EXERCISE:
Write out the entries below in full, exactly as given.

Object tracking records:
------------------------------------------------------------------------

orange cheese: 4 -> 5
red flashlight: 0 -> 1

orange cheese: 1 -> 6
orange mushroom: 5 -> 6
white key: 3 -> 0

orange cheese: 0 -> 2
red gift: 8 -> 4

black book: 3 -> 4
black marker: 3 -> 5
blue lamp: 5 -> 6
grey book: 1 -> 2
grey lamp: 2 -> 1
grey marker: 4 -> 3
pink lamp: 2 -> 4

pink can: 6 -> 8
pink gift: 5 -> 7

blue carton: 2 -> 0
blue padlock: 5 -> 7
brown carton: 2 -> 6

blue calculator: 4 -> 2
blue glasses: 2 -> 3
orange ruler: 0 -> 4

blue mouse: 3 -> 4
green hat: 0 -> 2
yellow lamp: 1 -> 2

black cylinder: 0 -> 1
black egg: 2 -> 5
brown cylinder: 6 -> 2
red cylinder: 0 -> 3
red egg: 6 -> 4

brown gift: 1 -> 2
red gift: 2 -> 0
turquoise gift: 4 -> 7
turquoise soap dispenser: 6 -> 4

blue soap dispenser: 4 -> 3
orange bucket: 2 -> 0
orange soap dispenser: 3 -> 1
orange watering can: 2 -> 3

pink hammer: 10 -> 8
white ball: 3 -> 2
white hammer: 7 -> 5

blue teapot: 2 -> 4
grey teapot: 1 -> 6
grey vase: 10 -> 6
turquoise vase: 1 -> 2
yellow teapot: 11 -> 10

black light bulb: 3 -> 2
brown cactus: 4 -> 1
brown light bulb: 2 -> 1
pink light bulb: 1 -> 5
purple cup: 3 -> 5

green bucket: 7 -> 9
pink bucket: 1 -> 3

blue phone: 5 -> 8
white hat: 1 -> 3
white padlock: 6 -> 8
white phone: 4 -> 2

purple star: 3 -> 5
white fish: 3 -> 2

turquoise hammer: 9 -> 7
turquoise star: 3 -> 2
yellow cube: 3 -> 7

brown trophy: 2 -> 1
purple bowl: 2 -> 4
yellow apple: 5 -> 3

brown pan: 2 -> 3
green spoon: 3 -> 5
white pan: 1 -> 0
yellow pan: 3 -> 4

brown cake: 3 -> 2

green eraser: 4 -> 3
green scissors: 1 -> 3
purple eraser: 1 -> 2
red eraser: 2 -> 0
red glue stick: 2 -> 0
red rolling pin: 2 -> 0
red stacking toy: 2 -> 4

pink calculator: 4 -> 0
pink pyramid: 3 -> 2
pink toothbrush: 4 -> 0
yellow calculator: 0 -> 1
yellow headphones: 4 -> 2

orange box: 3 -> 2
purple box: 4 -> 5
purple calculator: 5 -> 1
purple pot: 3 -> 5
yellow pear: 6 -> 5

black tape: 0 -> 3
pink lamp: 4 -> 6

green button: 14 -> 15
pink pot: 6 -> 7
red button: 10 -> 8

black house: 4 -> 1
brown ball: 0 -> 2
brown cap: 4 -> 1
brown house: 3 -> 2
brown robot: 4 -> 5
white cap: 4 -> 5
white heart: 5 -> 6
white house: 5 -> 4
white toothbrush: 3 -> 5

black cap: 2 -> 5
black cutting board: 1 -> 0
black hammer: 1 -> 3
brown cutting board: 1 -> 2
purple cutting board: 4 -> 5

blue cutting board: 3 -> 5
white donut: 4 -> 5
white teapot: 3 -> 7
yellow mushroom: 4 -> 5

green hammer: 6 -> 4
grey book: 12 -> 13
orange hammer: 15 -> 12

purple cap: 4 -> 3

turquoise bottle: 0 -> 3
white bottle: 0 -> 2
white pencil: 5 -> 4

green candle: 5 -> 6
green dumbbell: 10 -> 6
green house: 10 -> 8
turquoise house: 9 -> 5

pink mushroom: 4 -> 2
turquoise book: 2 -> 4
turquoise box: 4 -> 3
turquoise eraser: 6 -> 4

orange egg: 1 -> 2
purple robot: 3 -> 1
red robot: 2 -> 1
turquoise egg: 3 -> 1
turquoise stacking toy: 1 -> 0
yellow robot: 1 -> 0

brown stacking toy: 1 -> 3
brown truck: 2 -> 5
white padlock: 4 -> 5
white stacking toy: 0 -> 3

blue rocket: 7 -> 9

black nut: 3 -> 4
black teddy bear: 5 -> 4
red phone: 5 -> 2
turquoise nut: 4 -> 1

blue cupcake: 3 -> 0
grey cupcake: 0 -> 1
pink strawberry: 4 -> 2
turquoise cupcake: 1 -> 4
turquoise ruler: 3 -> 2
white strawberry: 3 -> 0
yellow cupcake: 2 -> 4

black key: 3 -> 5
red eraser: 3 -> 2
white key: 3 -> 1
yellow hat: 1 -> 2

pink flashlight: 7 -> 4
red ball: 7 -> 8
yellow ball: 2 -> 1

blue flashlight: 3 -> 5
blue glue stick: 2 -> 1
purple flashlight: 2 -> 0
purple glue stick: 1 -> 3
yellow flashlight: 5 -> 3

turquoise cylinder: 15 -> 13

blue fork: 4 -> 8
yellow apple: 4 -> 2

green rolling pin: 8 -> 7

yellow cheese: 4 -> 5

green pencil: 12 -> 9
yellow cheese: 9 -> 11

------------------------------------------------------------------------

FINISHED EXERCISE:
orange cheese: 4 -> 5
red flashlight: 0 -> 1

orange cheese: 1 -> 6
orange mushroom: 5 -> 6
white key: 3 -> 0

orange cheese: 0 -> 2
red gift: 8 -> 4

black book: 3 -> 4
black marker: 3 -> 5
blue lamp: 5 -> 6
grey book: 1 -> 2
grey lamp: 2 -> 1
grey marker: 4 -> 3
pink lamp: 2 -> 4

pink can: 6 -> 8
pink gift: 5 -> 7

blue carton: 2 -> 0
blue padlock: 5 -> 7
brown carton: 2 -> 6

blue calculator: 4 -> 2
blue glasses: 2 -> 3
orange ruler: 0 -> 4

blue mouse: 3 -> 4
green hat: 0 -> 2
yellow lamp: 1 -> 2

black cylinder: 0 -> 1
black egg: 2 -> 5
brown cylinder: 6 -> 2
red cylinder: 0 -> 3
red egg: 6 -> 4

brown gift: 1 -> 2
red gift: 2 -> 0
turquoise gift: 4 -> 7
turquoise soap dispenser: 6 -> 4

blue soap dispenser: 4 -> 3
orange bucket: 2 -> 0
orange soap dispenser: 3 -> 1
orange watering can: 2 -> 3

pink hammer: 10 -> 8
white ball: 3 -> 2
white hammer: 7 -> 5

blue teapot: 2 -> 4
grey teapot: 1 -> 6
grey vase: 10 -> 6
turquoise vase: 1 -> 2
yellow teapot: 11 -> 10

black light bulb: 3 -> 2
brown cactus: 4 -> 1
brown light bulb: 2 -> 1
pink light bulb: 1 -> 5
purple cup: 3 -> 5

green bucket: 7 -> 9
pink bucket: 1 -> 3

blue phone: 5 -> 8
white hat: 1 -> 3
white padlock: 6 -> 8
white phone: 4 -> 2

purple star: 3 -> 5
white fish: 3 -> 2

turquoise hammer: 9 -> 7
turquoise star: 3 -> 2
yellow cube: 3 -> 7

brown trophy: 2 -> 1
purple bowl: 2 -> 4
yellow apple: 5 -> 3

brown pan: 2 -> 3
green spoon: 3 -> 5
white pan: 1 -> 0
yellow pan: 3 -> 4

brown cake: 3 -> 2

green eraser: 4 -> 3
green scissors: 1 -> 3
purple eraser: 1 -> 2
red eraser: 2 -> 0
red glue stick: 2 -> 0
red rolling pin: 2 -> 0
red stacking toy: 2 -> 4

pink calculator: 4 -> 0
pink pyramid: 3 -> 2
pink toothbrush: 4 -> 0
yellow calculator: 0 -> 1
yellow headphones: 4 -> 2

orange box: 3 -> 2
purple box: 4 -> 5
purple calculator: 5 -> 1
purple pot: 3 -> 5
yellow pear: 6 -> 5

black tape: 0 -> 3
pink lamp: 4 -> 6

green button: 14 -> 15
pink pot: 6 -> 7
red button: 10 -> 8

black house: 4 -> 1
brown ball: 0 -> 2
brown cap: 4 -> 1
brown house: 3 -> 2
brown robot: 4 -> 5
white cap: 4 -> 5
white heart: 5 -> 6
white house: 5 -> 4
white toothbrush: 3 -> 5

black cap: 2 -> 5
black cutting board: 1 -> 0
black hammer: 1 -> 3
brown cutting board: 1 -> 2
purple cutting board: 4 -> 5

blue cutting board: 3 -> 5
white donut: 4 -> 5
white teapot: 3 -> 7
yellow mushroom: 4 -> 5

green hammer: 6 -> 4
grey book: 12 -> 13
orange hammer: 15 -> 12

purple cap: 4 -> 3

turquoise bottle: 0 -> 3
white bottle: 0 -> 2
white pencil: 5 -> 4

green candle: 5 -> 6
green dumbbell: 10 -> 6
green house: 10 -> 8
turquoise house: 9 -> 5

pink mushroom: 4 -> 2
turquoise book: 2 -> 4
turquoise box: 4 -> 3
turquoise eraser: 6 -> 4

orange egg: 1 -> 2
purple robot: 3 -> 1
red robot: 2 -> 1
turquoise egg: 3 -> 1
turquoise stacking toy: 1 -> 0
yellow robot: 1 -> 0

brown stacking toy: 1 -> 3
brown truck: 2 -> 5
white padlock: 4 -> 5
white stacking toy: 0 -> 3

blue rocket: 7 -> 9

black nut: 3 -> 4
black teddy bear: 5 -> 4
red phone: 5 -> 2
turquoise nut: 4 -> 1

blue cupcake: 3 -> 0
grey cupcake: 0 -> 1
pink strawberry: 4 -> 2
turquoise cupcake: 1 -> 4
turquoise ruler: 3 -> 2
white strawberry: 3 -> 0
yellow cupcake: 2 -> 4

black key: 3 -> 5
red eraser: 3 -> 2
white key: 3 -> 1
yellow hat: 1 -> 2

pink flashlight: 7 -> 4
red ball: 7 -> 8
yellow ball: 2 -> 1

blue flashlight: 3 -> 5
blue glue stick: 2 -> 1
purple flashlight: 2 -> 0
purple glue stick: 1 -> 3
yellow flashlight: 5 -> 3

turquoise cylinder: 15 -> 13

blue fork: 4 -> 8
yellow apple: 4 -> 2

green rolling pin: 8 -> 7

yellow cheese: 4 -> 5

green pencil: 12 -> 9
yellow cheese: 9 -> 11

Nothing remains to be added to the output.